WHAT THIS TASK INVOLVES: Repeat every entry word for word. Images do not belong in the copy.

MATERIAL FOR THIS TASK:
###

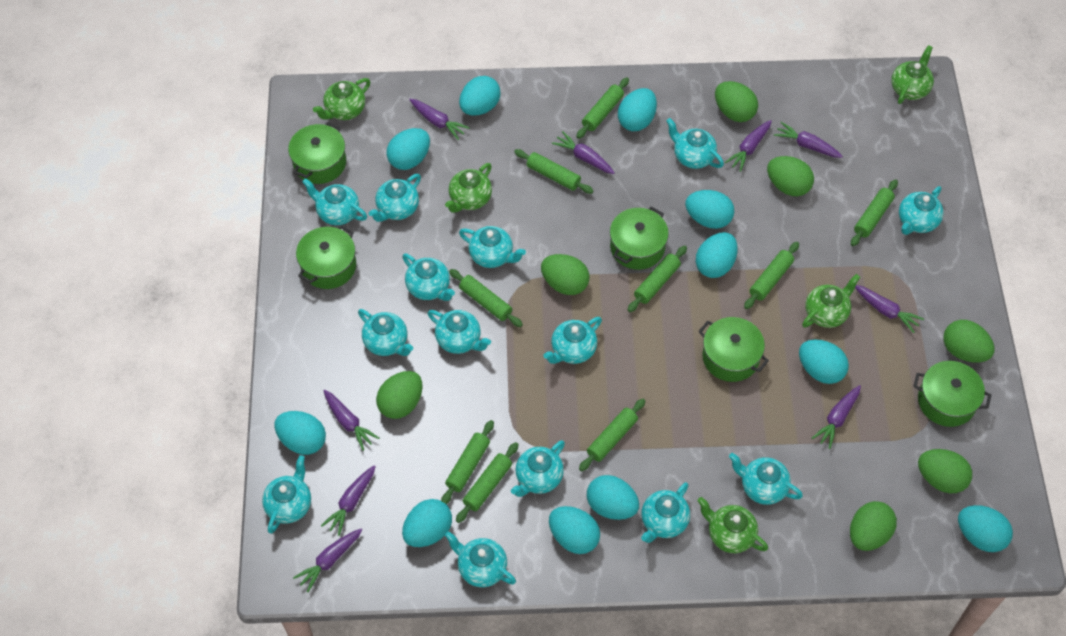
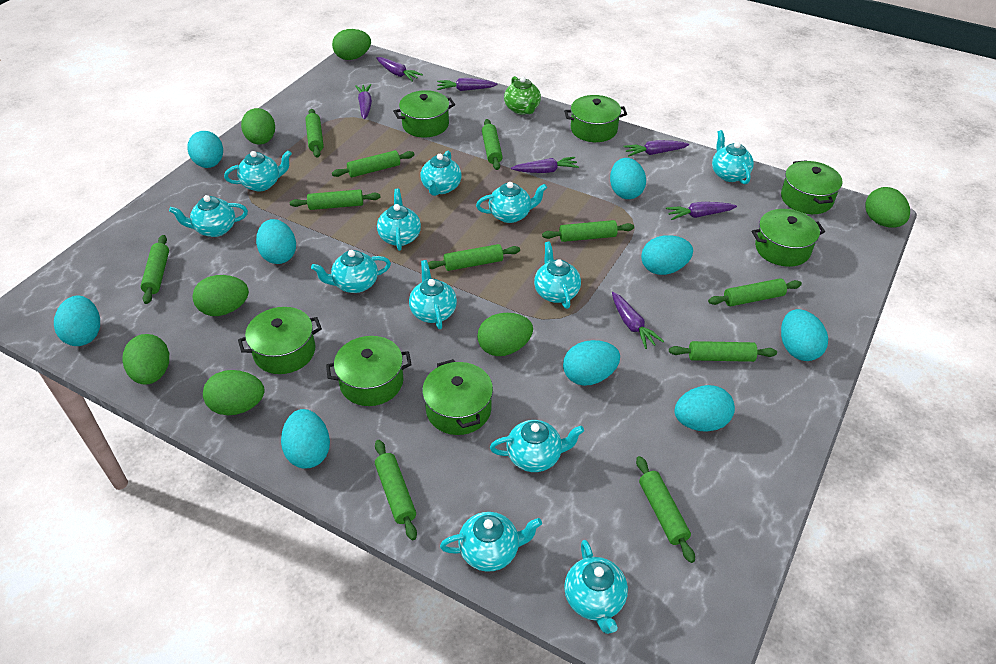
green pot: 5 -> 7
green rolling pin: 9 -> 11
green teapot: 5 -> 1
purple carrot: 9 -> 7
turquoise egg: 11 -> 9
turquoise teapot: 14 -> 12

###

RESULT OF THIS EXERCISE:
green pot: 5 -> 7
green rolling pin: 9 -> 11
green teapot: 5 -> 1
purple carrot: 9 -> 7
turquoise egg: 11 -> 9
turquoise teapot: 14 -> 12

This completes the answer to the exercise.